**Task to carry out:** Lines to return, exactly: from the line with "(860, 369) = (728, 687): orange" to the line with "(805, 510) = (471, 217): red goblet -> none" in the entries below, both included.

+--

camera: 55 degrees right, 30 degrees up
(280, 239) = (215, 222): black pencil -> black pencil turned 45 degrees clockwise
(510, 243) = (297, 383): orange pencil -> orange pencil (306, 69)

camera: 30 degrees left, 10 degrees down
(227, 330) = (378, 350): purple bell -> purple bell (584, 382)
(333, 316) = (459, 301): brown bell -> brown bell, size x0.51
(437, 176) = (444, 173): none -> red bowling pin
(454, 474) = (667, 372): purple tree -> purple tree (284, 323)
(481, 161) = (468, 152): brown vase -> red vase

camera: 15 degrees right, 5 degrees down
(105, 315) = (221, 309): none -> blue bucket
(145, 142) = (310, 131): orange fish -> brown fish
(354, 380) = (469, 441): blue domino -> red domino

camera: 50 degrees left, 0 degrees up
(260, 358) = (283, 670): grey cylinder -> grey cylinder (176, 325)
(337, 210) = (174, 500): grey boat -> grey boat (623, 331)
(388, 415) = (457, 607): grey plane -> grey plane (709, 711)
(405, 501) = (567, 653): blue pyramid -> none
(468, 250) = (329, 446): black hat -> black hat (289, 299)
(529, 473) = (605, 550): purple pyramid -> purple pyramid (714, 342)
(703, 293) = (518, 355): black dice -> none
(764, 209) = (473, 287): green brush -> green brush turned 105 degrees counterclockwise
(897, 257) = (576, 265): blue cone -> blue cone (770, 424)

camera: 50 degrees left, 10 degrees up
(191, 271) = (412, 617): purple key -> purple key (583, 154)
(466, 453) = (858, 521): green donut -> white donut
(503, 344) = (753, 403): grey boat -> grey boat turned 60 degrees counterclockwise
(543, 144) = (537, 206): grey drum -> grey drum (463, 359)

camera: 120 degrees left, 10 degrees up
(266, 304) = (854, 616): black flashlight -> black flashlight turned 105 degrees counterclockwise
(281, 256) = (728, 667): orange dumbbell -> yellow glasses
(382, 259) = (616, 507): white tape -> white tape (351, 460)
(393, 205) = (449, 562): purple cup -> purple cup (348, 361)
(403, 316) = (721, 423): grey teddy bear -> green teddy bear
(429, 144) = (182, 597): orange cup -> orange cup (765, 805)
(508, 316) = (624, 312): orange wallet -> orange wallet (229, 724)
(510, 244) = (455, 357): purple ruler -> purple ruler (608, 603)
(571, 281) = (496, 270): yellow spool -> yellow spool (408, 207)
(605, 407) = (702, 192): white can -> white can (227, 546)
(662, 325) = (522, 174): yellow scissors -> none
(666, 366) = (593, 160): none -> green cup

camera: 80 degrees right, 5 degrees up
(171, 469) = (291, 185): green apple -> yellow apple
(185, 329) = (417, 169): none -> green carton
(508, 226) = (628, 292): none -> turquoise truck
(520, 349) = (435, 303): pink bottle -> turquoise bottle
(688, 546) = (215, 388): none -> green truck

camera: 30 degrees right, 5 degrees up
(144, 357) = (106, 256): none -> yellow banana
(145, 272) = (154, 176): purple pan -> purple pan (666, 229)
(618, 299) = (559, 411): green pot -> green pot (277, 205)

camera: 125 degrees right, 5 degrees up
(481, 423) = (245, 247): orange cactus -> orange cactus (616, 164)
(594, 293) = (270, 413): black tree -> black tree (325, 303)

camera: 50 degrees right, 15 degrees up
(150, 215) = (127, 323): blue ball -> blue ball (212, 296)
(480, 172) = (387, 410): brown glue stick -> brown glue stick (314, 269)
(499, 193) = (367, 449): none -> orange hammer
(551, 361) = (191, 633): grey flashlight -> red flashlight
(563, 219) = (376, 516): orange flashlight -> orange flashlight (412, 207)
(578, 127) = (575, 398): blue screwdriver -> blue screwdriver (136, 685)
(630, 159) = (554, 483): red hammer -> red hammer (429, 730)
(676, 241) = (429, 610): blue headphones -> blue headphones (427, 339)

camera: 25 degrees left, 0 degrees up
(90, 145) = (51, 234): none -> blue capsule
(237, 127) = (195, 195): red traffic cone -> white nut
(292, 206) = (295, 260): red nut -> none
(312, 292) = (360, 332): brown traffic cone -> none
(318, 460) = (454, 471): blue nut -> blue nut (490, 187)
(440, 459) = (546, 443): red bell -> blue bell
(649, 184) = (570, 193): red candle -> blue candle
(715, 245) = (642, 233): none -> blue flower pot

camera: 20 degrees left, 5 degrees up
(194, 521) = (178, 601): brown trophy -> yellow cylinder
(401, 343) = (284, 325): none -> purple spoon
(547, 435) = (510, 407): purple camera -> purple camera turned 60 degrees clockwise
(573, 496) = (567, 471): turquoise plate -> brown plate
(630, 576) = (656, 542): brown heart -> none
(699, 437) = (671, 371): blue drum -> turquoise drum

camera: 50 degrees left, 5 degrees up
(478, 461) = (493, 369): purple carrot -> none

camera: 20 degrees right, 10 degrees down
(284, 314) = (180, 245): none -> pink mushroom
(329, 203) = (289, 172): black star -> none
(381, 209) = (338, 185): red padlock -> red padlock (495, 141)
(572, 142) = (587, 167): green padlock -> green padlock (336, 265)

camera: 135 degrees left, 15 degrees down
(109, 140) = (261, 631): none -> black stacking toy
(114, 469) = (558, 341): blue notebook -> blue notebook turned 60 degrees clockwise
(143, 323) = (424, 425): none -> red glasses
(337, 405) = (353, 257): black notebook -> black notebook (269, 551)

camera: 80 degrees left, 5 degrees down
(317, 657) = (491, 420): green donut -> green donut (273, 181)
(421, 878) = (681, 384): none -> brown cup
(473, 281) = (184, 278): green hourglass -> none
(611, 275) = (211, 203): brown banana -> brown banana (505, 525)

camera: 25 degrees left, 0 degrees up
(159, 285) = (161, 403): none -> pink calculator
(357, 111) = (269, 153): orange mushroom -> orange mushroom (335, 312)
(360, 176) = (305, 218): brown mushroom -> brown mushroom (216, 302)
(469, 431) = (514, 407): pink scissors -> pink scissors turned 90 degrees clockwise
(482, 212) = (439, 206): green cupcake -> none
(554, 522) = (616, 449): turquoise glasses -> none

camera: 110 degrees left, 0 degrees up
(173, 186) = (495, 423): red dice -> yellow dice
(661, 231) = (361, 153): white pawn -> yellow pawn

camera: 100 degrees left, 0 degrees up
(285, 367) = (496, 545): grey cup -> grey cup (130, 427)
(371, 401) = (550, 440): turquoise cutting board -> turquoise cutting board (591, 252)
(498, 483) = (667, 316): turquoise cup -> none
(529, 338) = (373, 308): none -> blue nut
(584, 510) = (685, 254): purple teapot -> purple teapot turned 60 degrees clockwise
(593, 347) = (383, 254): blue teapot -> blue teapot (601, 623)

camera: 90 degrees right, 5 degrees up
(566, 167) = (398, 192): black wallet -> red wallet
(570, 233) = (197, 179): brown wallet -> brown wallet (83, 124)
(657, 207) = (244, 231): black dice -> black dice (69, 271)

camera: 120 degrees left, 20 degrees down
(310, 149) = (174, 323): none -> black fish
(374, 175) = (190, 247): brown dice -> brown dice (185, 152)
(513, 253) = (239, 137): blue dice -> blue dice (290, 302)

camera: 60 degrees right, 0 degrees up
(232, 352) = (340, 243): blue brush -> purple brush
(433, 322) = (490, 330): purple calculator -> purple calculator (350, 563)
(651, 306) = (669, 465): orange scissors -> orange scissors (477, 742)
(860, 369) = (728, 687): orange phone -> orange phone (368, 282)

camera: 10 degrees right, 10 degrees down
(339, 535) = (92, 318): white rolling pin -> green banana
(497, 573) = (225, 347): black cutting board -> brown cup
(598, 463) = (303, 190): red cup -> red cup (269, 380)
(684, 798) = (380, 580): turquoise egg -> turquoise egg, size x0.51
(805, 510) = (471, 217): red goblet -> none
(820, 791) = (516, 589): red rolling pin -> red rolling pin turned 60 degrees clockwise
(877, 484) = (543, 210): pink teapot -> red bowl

+--

**Solution to the exercise:**
(860, 369) = (728, 687): orange phone -> orange phone (368, 282)

camera: 10 degrees right, 10 degrees down
(339, 535) = (92, 318): white rolling pin -> green banana
(497, 573) = (225, 347): black cutting board -> brown cup
(598, 463) = (303, 190): red cup -> red cup (269, 380)
(684, 798) = (380, 580): turquoise egg -> turquoise egg, size x0.51
(805, 510) = (471, 217): red goblet -> none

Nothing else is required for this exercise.